Directions for this task: Every line with the string "white" should be copied from the data.

Scene images with change listings
════════

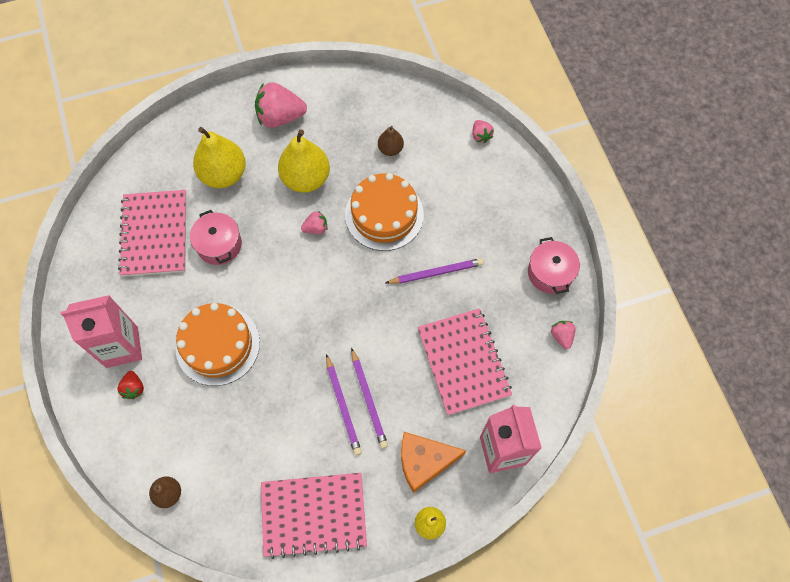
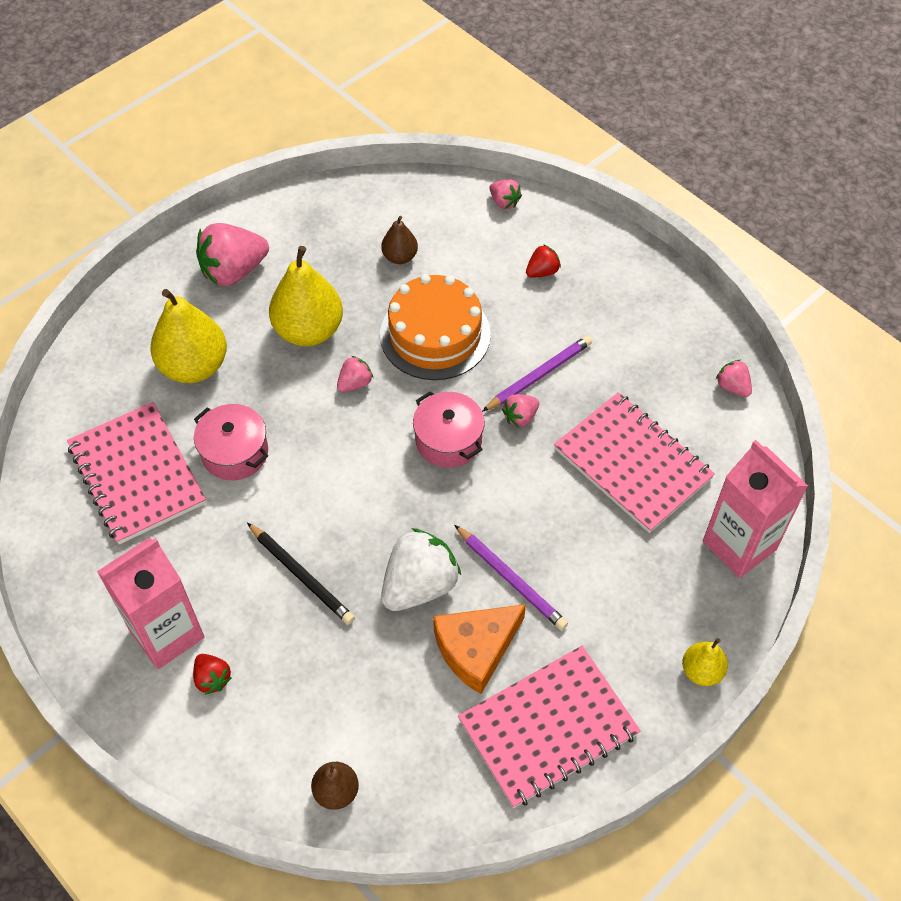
camera: 25 degrees left, 10 degrees down
(218, 345) = (301, 575): orange cake -> black pencil
(285, 384) = (419, 585): none -> white strawberry
(368, 400) = (539, 557): purple pencil -> none
(408, 297) = (520, 417): none -> pink strawberry
(424, 461) = (651, 600): orange cheese -> orange cheese (476, 649)
(478, 198) = (542, 271): none -> red strawberry
(550, 273) = (677, 322): pink pot -> pink pot (448, 440)

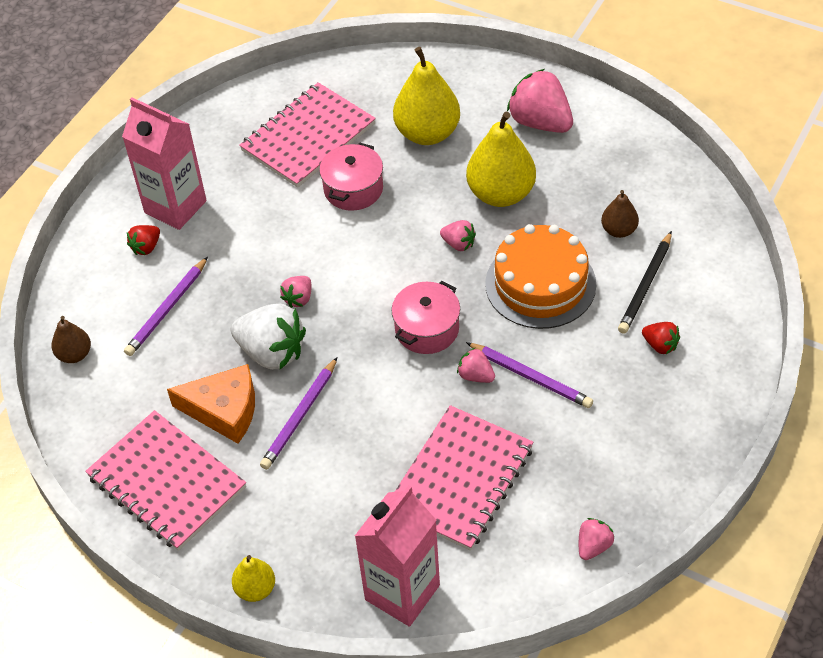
camera: 75 degrees right, 5 degrees down
(301, 575) = (254, 271): black pencil -> black pencil (645, 285)
(315, 676) = (167, 309): none -> purple pencil
(476, 649) = (224, 410): orange cheese -> orange cheese turned 150 degrees clockwise
(504, 202) = (734, 289): pink strawberry -> pink strawberry (298, 298)

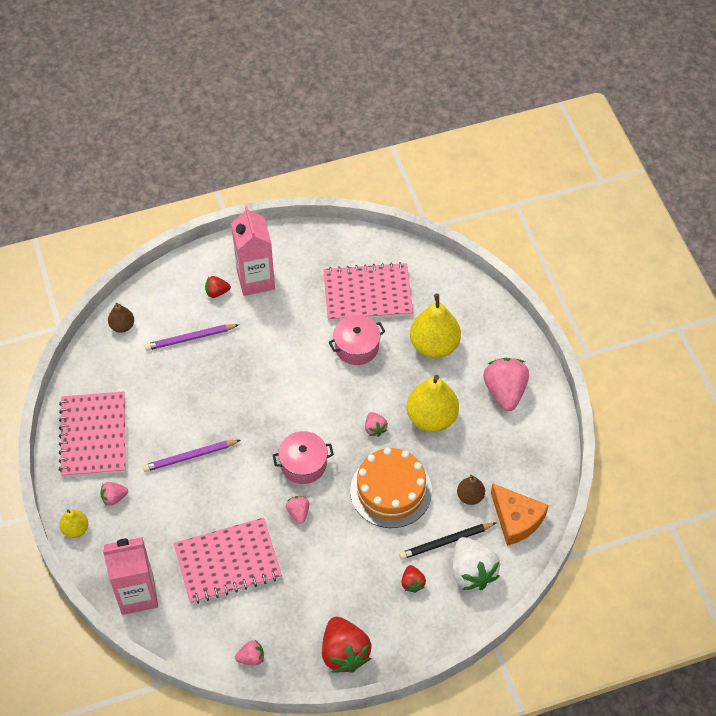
camera: 40 degrees right, 5 degrees up
(224, 410) = (159, 420): orange cheese -> orange cheese (516, 519)
(272, 352) = (214, 408): white strawberry -> white strawberry (472, 572)
(298, 298) = (259, 389): pink strawberry -> pink strawberry (114, 497)
(530, 377) = (325, 539): purple pencil -> none
(675, 460) = (344, 653): none -> red strawberry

════════

Response area:
(285, 384) = (419, 585): none -> white strawberry
(272, 352) = (214, 408): white strawberry -> white strawberry (472, 572)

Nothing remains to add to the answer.